_TO DO_
Make an exact copy of all the entries, with the pictures left out.

[Records from a data source]
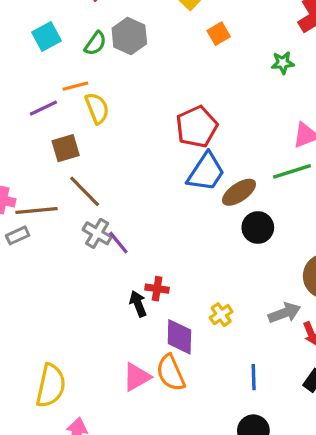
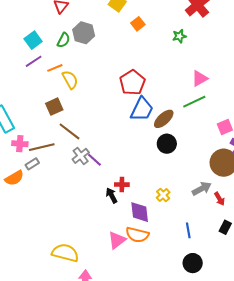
purple line: (43, 108) -> (34, 61), moved
black circle: (258, 228) -> (167, 144), moved
gray cross: (97, 233) -> (81, 156), turned 30
orange semicircle: (171, 373) -> (137, 235), turned -45
yellow semicircle: (51, 386) -> (65, 253), turned -80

_SOLUTION FOR THIS PROBLEM_
purple line: (43, 108) -> (34, 61), moved
black circle: (258, 228) -> (167, 144), moved
gray cross: (97, 233) -> (81, 156), turned 30
orange semicircle: (171, 373) -> (137, 235), turned -45
yellow semicircle: (51, 386) -> (65, 253), turned -80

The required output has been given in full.